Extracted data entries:
----
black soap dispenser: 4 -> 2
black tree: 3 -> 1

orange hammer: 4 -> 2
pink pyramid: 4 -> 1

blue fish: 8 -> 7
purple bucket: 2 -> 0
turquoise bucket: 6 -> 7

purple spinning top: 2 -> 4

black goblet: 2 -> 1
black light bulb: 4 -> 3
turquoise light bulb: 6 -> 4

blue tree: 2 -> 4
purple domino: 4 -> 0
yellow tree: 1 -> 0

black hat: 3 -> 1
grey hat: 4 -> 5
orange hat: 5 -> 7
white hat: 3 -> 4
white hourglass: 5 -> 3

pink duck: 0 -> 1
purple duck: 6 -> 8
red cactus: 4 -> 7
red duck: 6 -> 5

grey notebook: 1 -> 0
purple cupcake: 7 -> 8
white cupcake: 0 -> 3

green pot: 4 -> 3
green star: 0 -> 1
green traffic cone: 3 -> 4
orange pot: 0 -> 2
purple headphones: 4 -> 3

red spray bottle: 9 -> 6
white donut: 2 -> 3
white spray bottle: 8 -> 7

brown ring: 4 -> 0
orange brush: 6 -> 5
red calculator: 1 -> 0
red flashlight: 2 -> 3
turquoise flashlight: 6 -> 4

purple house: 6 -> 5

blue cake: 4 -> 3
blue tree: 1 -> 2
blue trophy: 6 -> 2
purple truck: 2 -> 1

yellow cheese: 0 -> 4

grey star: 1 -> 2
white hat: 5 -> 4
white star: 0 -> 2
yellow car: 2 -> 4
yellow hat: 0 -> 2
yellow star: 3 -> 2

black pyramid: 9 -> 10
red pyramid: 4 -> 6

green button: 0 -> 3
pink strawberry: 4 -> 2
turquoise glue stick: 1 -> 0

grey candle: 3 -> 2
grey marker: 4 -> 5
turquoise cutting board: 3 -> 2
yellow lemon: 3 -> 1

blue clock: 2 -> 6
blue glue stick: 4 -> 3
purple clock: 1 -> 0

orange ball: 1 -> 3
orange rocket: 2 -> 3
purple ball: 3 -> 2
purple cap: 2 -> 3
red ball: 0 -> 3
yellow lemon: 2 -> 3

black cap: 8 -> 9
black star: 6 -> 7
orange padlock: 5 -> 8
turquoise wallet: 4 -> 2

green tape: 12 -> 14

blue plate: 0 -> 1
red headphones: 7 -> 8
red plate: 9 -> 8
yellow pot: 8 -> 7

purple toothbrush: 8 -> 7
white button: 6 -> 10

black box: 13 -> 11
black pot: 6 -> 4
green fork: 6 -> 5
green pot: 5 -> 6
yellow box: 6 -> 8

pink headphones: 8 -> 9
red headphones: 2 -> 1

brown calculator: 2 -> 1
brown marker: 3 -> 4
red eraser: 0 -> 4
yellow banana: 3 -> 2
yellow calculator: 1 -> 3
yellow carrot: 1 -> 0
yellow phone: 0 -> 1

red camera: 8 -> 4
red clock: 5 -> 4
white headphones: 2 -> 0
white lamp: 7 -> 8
----
GOAL OF THE EXERCISE
The answer is the run of lines above from the line containing "turquoise bucket: 6 -> 7" through the line containing "yellow pot: 8 -> 7", copied exactly and alone.

THE COMPLETED TASK
turquoise bucket: 6 -> 7

purple spinning top: 2 -> 4

black goblet: 2 -> 1
black light bulb: 4 -> 3
turquoise light bulb: 6 -> 4

blue tree: 2 -> 4
purple domino: 4 -> 0
yellow tree: 1 -> 0

black hat: 3 -> 1
grey hat: 4 -> 5
orange hat: 5 -> 7
white hat: 3 -> 4
white hourglass: 5 -> 3

pink duck: 0 -> 1
purple duck: 6 -> 8
red cactus: 4 -> 7
red duck: 6 -> 5

grey notebook: 1 -> 0
purple cupcake: 7 -> 8
white cupcake: 0 -> 3

green pot: 4 -> 3
green star: 0 -> 1
green traffic cone: 3 -> 4
orange pot: 0 -> 2
purple headphones: 4 -> 3

red spray bottle: 9 -> 6
white donut: 2 -> 3
white spray bottle: 8 -> 7

brown ring: 4 -> 0
orange brush: 6 -> 5
red calculator: 1 -> 0
red flashlight: 2 -> 3
turquoise flashlight: 6 -> 4

purple house: 6 -> 5

blue cake: 4 -> 3
blue tree: 1 -> 2
blue trophy: 6 -> 2
purple truck: 2 -> 1

yellow cheese: 0 -> 4

grey star: 1 -> 2
white hat: 5 -> 4
white star: 0 -> 2
yellow car: 2 -> 4
yellow hat: 0 -> 2
yellow star: 3 -> 2

black pyramid: 9 -> 10
red pyramid: 4 -> 6

green button: 0 -> 3
pink strawberry: 4 -> 2
turquoise glue stick: 1 -> 0

grey candle: 3 -> 2
grey marker: 4 -> 5
turquoise cutting board: 3 -> 2
yellow lemon: 3 -> 1

blue clock: 2 -> 6
blue glue stick: 4 -> 3
purple clock: 1 -> 0

orange ball: 1 -> 3
orange rocket: 2 -> 3
purple ball: 3 -> 2
purple cap: 2 -> 3
red ball: 0 -> 3
yellow lemon: 2 -> 3

black cap: 8 -> 9
black star: 6 -> 7
orange padlock: 5 -> 8
turquoise wallet: 4 -> 2

green tape: 12 -> 14

blue plate: 0 -> 1
red headphones: 7 -> 8
red plate: 9 -> 8
yellow pot: 8 -> 7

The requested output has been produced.